RECORDED INFORMATION =>
☆ ☆ ☆ ☆ ☆ ☆ ☆
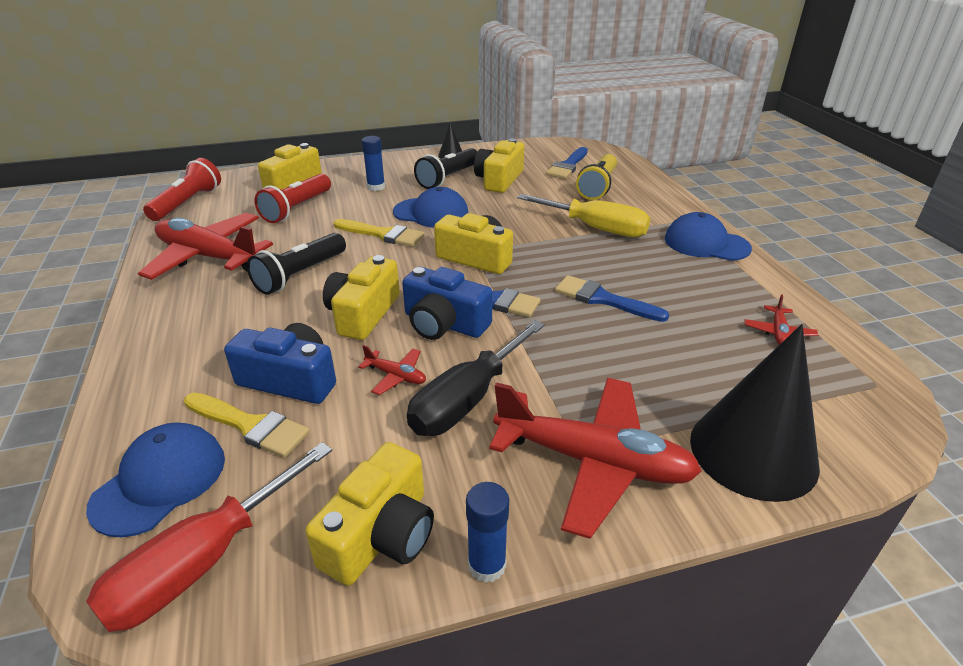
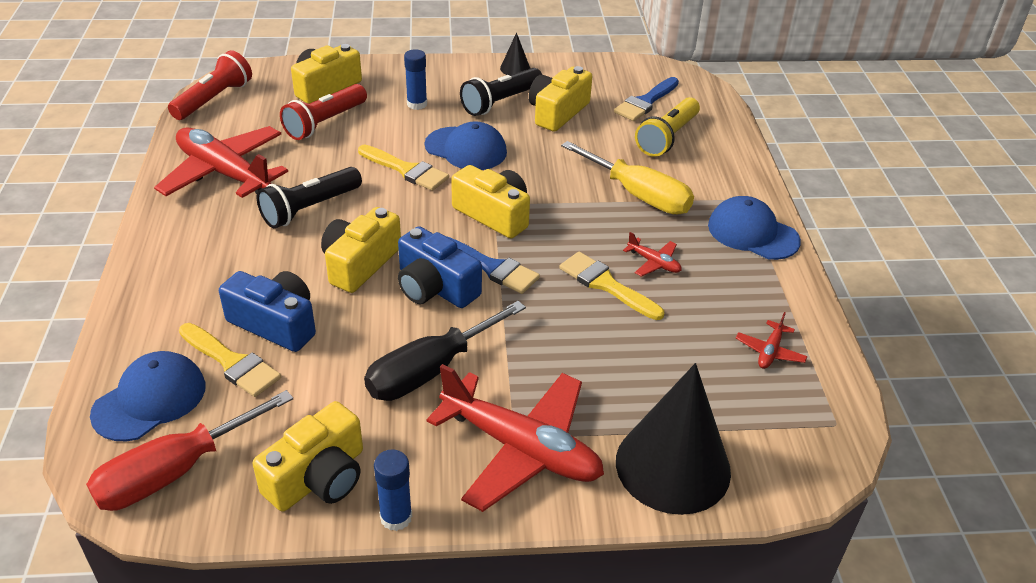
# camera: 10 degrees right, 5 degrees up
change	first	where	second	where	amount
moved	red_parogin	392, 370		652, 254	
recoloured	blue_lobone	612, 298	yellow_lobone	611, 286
☆ ☆ ☆ ☆ ☆ ☆ ☆
WORK ITEM => Leave the images out and output the remaining material exactly as it stands.

PROBLEM SOLUTION =>
# camera: 10 degrees right, 5 degrees up
change	first	where	second	where	amount
moved	red_parogin	392, 370		652, 254	
recoloured	blue_lobone	612, 298	yellow_lobone	611, 286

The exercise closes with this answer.